--- Aim of the task ---
The result should be the full listing copied exactly, with no pictures in it.

--- Raw data ---
***
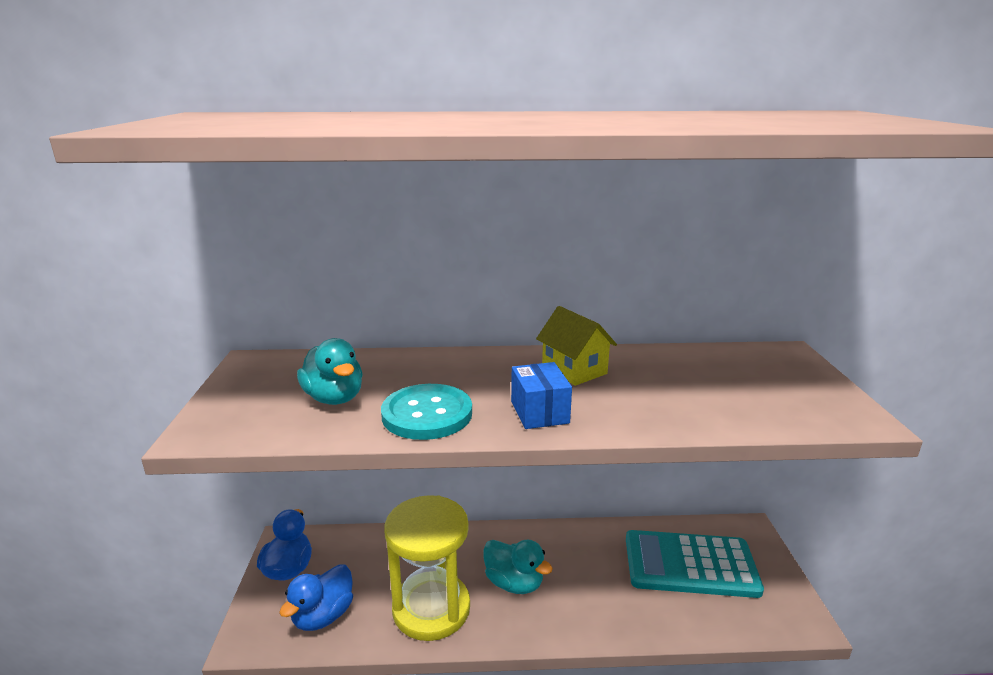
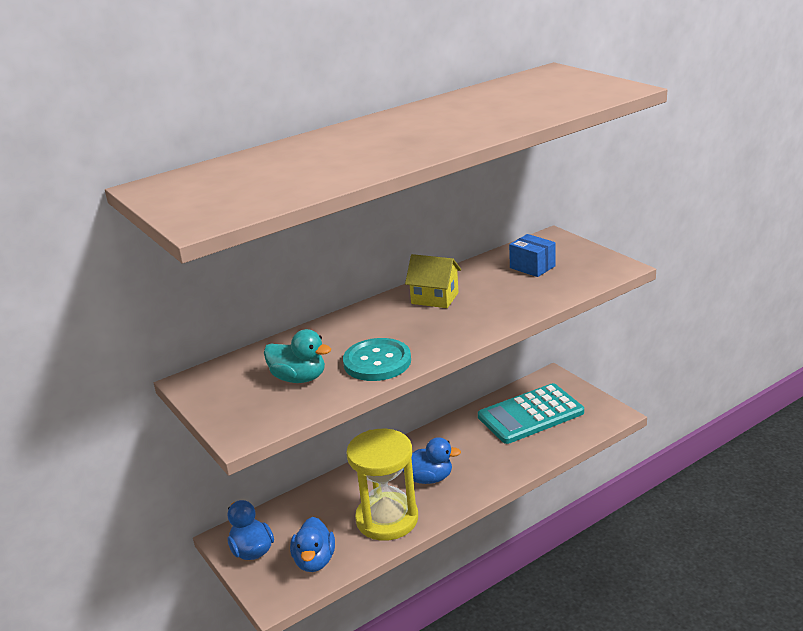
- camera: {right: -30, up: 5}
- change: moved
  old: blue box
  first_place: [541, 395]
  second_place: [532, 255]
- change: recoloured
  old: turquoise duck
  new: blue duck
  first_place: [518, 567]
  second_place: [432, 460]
***
--- Solution to this problem ---
- camera: {right: -30, up: 5}
- change: moved
  old: blue box
  first_place: [541, 395]
  second_place: [532, 255]
- change: recoloured
  old: turquoise duck
  new: blue duck
  first_place: [518, 567]
  second_place: [432, 460]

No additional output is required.